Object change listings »
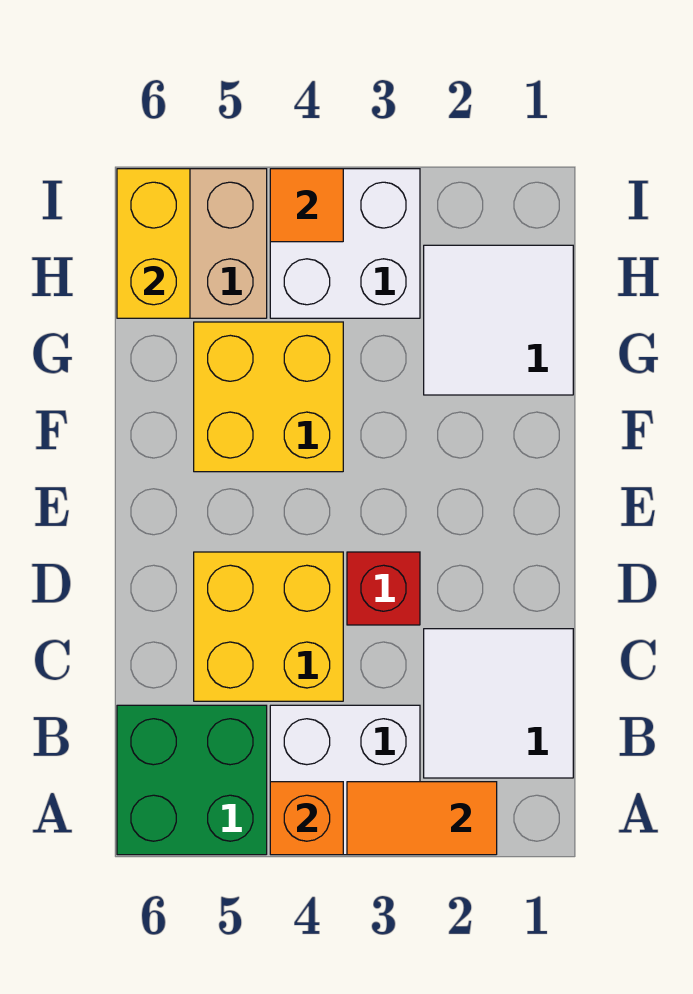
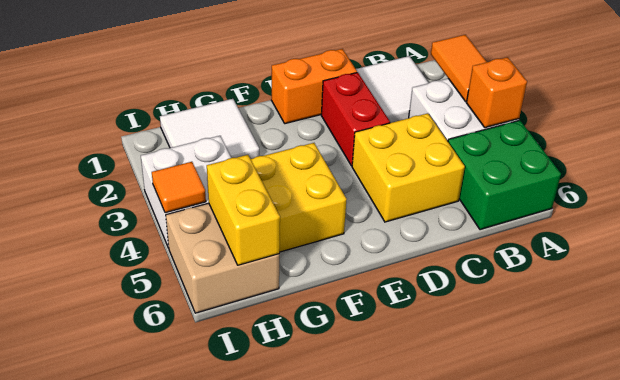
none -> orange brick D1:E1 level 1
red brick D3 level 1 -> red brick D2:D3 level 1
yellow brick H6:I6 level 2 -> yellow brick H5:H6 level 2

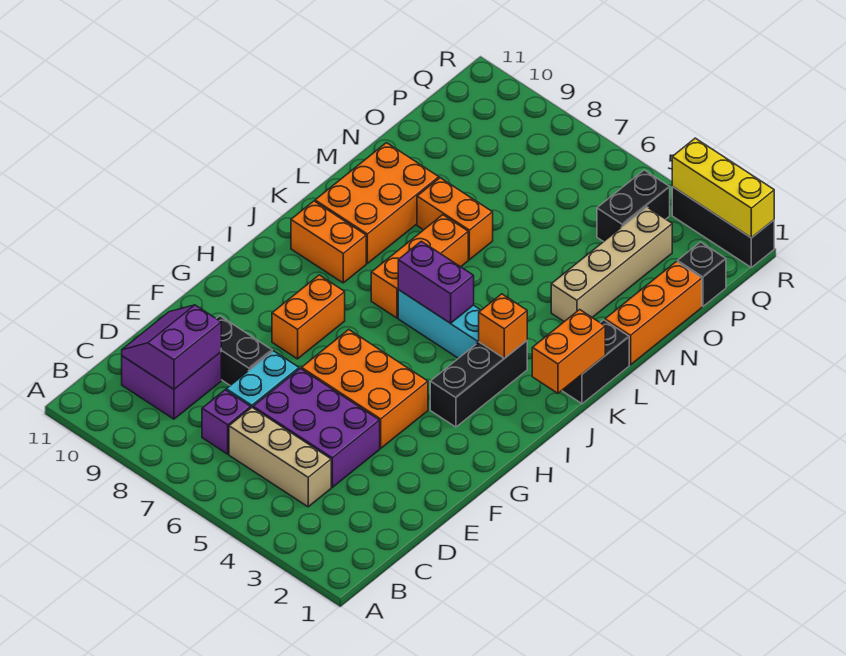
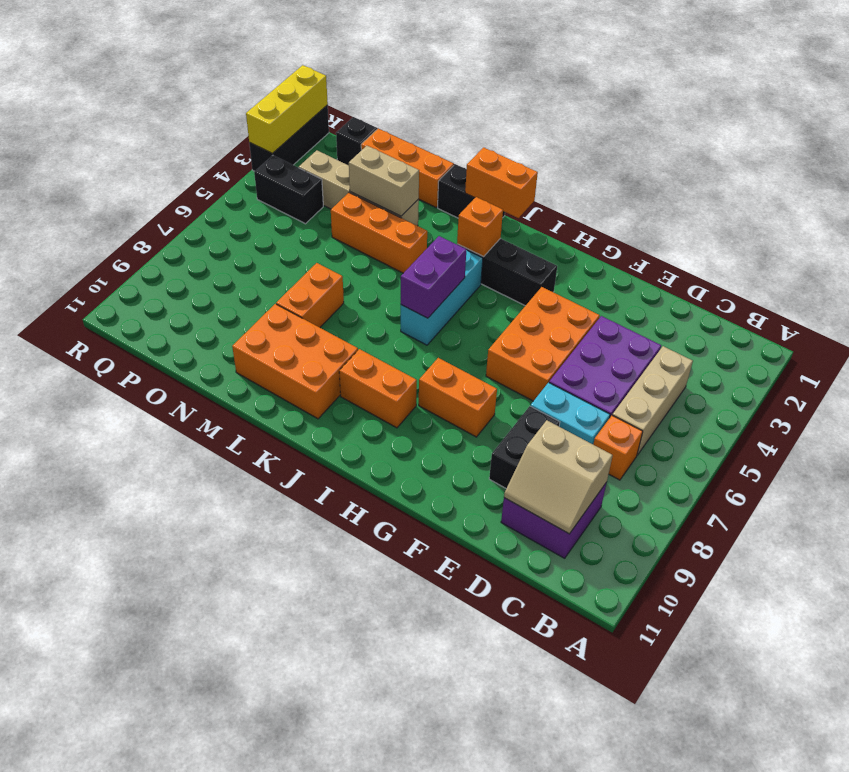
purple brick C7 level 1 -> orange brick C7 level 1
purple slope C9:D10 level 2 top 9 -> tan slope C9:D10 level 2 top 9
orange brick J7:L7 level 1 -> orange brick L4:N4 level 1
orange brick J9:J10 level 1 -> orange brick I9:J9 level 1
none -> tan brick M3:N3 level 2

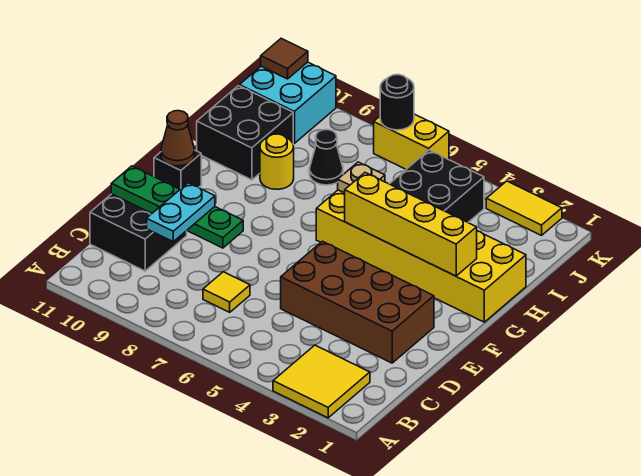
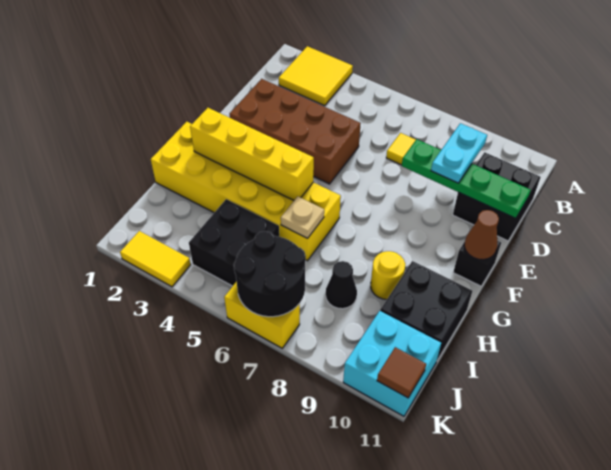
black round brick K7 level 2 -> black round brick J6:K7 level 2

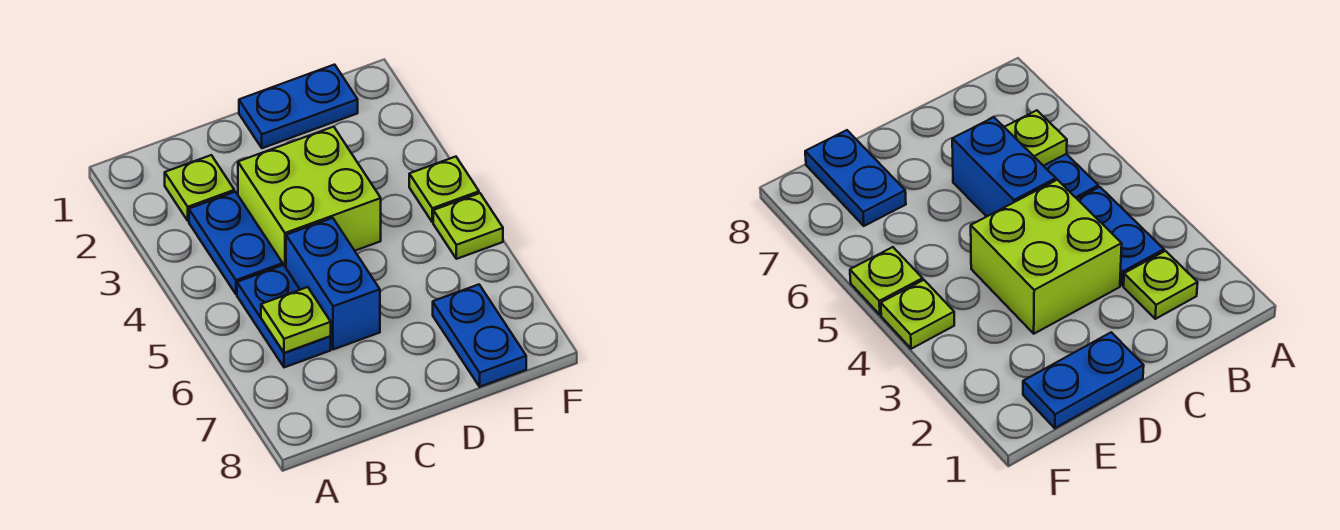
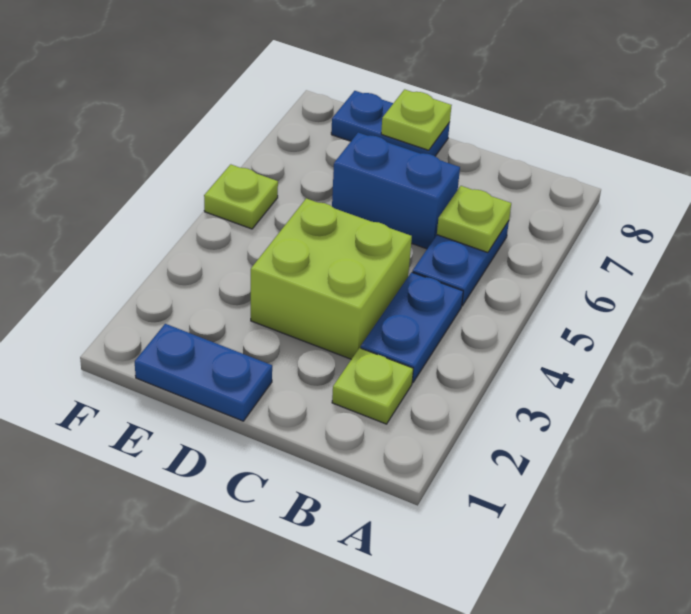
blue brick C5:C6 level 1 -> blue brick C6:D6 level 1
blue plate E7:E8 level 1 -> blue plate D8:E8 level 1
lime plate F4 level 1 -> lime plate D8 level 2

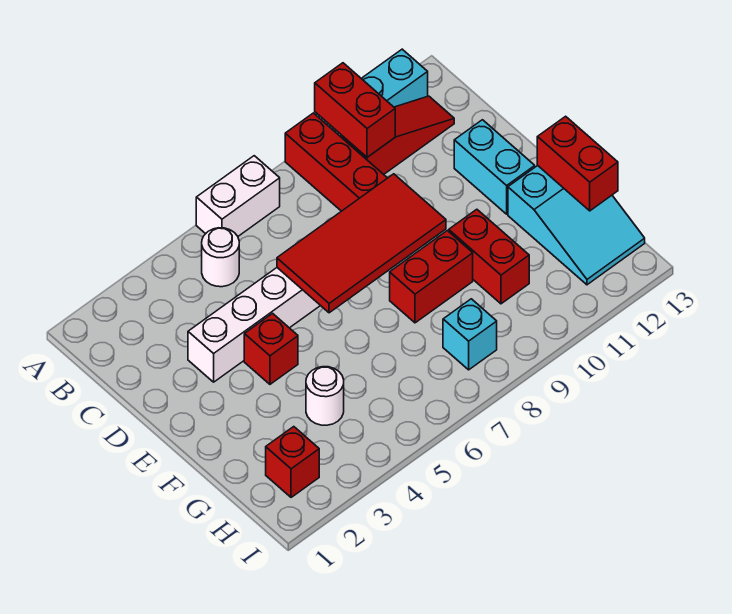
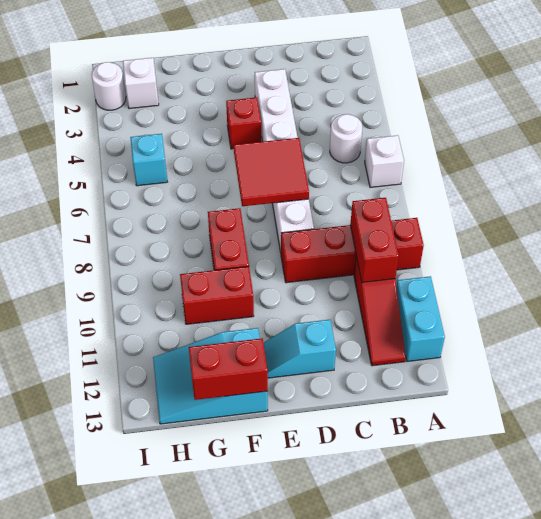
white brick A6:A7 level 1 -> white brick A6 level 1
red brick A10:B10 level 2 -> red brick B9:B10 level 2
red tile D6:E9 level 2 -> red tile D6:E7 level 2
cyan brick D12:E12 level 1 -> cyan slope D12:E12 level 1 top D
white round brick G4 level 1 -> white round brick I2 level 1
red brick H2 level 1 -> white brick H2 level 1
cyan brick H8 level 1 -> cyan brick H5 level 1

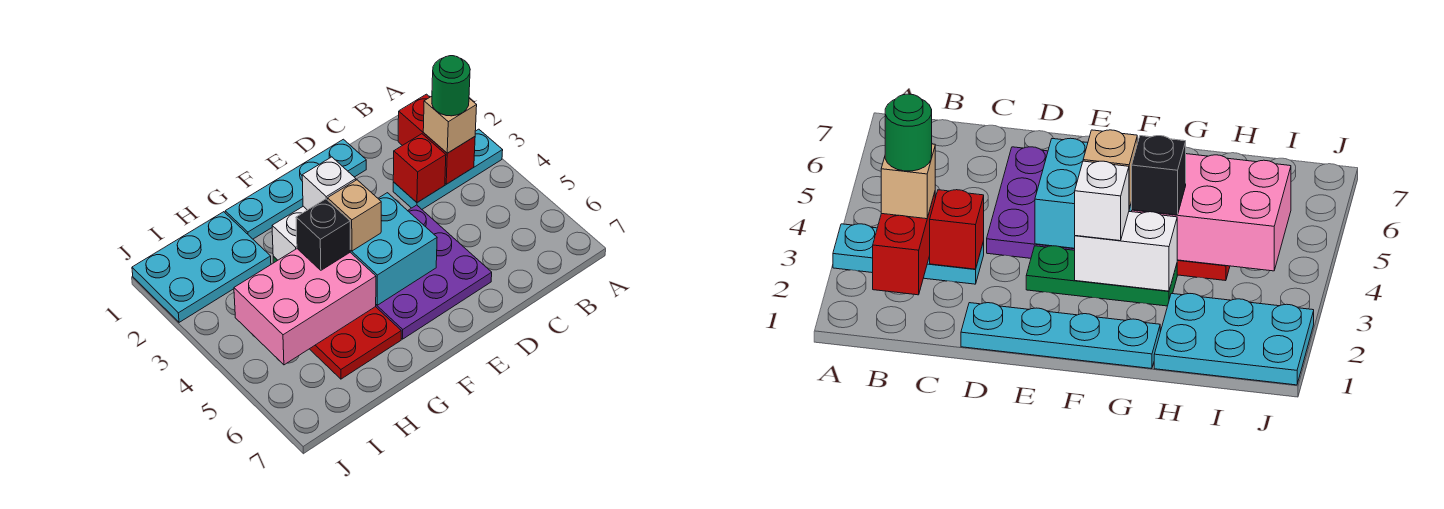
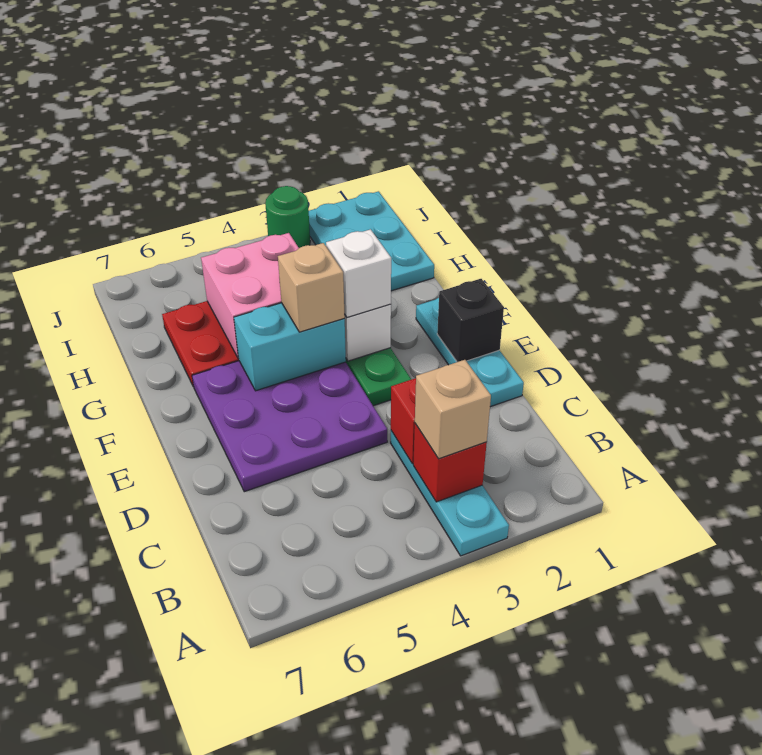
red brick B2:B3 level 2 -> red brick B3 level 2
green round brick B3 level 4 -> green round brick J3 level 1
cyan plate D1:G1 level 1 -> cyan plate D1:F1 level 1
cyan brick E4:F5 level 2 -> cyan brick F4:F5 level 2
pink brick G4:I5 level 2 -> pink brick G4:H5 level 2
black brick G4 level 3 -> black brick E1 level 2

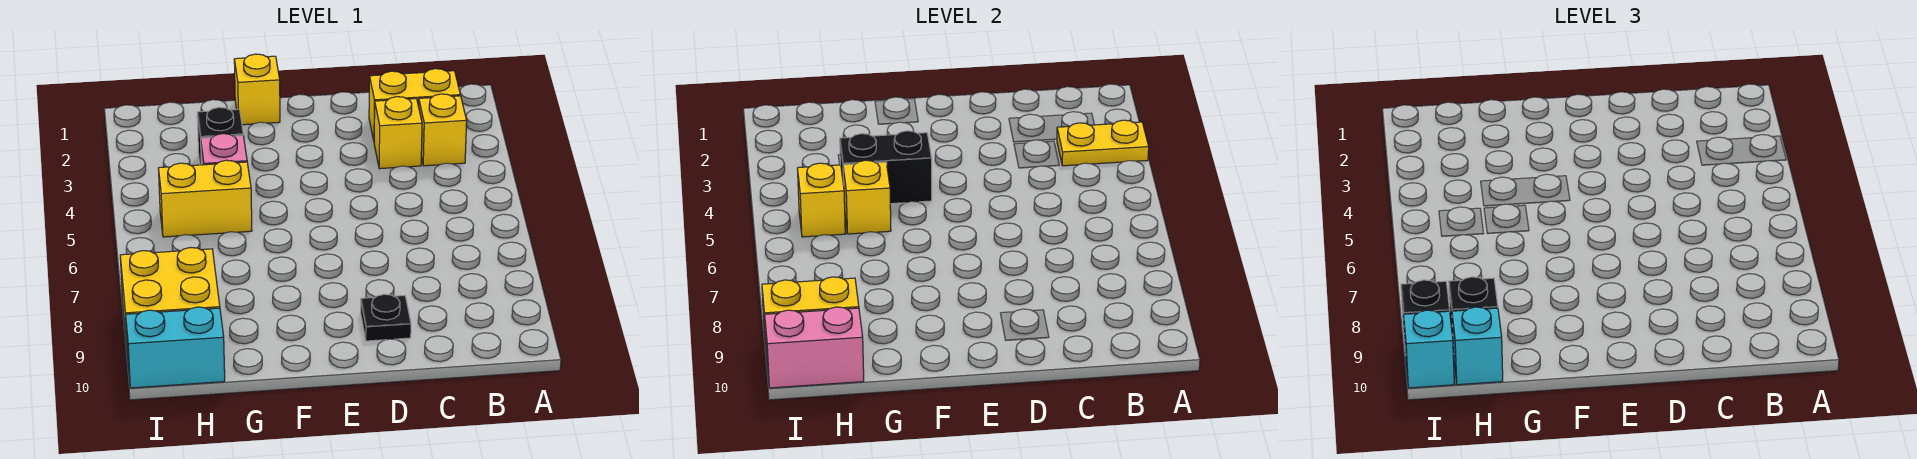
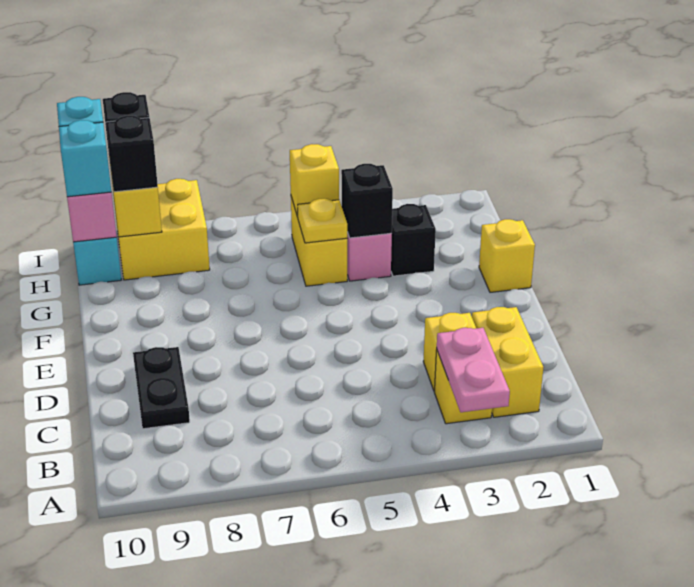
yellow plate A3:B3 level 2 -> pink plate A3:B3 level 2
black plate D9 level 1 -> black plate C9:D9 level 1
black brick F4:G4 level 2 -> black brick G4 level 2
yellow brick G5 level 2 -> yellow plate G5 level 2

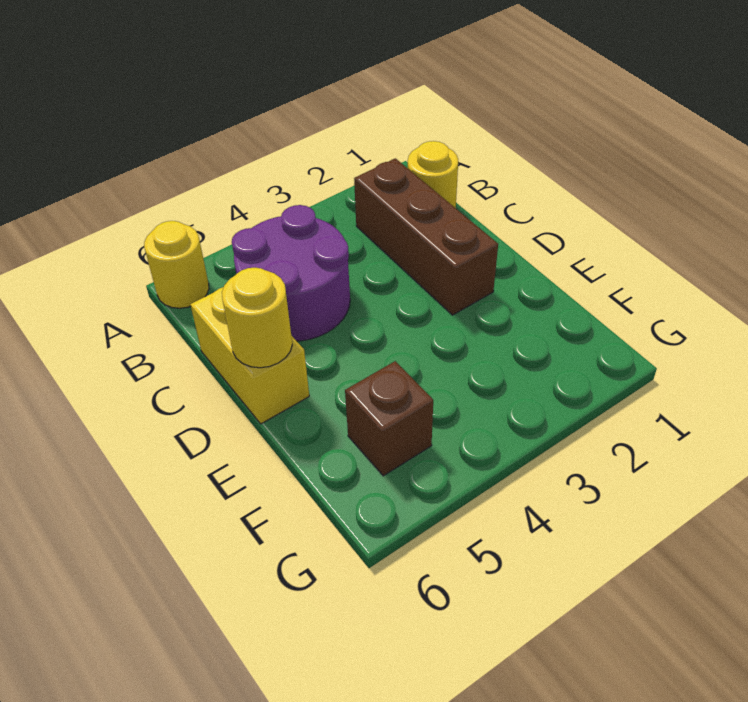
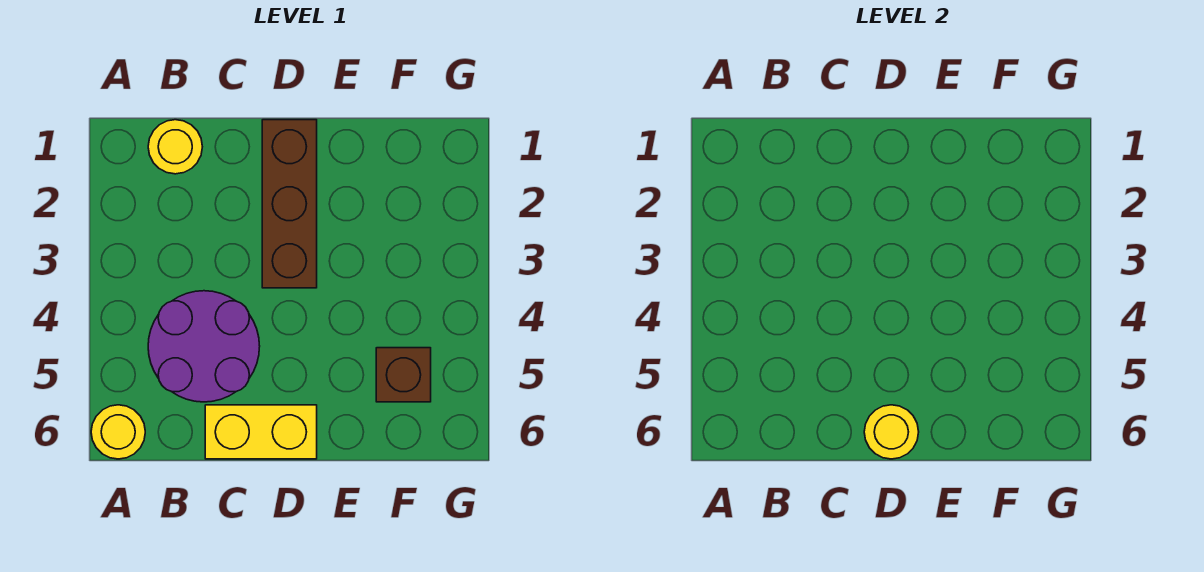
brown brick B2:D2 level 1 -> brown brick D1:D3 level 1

TASK DETAILS » Nothing but the lines from the one with "cyan brick H8" through the last line of the records should appear in your answer, each exactly as written and without pictures.

ANSWER SPACE »
cyan brick H8 level 1 -> cyan brick H5 level 1

red brick B2:B3 level 2 -> red brick B3 level 2
green round brick B3 level 4 -> green round brick J3 level 1
cyan plate D1:G1 level 1 -> cyan plate D1:F1 level 1
cyan brick E4:F5 level 2 -> cyan brick F4:F5 level 2
pink brick G4:I5 level 2 -> pink brick G4:H5 level 2
black brick G4 level 3 -> black brick E1 level 2

yellow plate A3:B3 level 2 -> pink plate A3:B3 level 2
black plate D9 level 1 -> black plate C9:D9 level 1
black brick F4:G4 level 2 -> black brick G4 level 2
yellow brick G5 level 2 -> yellow plate G5 level 2

brown brick B2:D2 level 1 -> brown brick D1:D3 level 1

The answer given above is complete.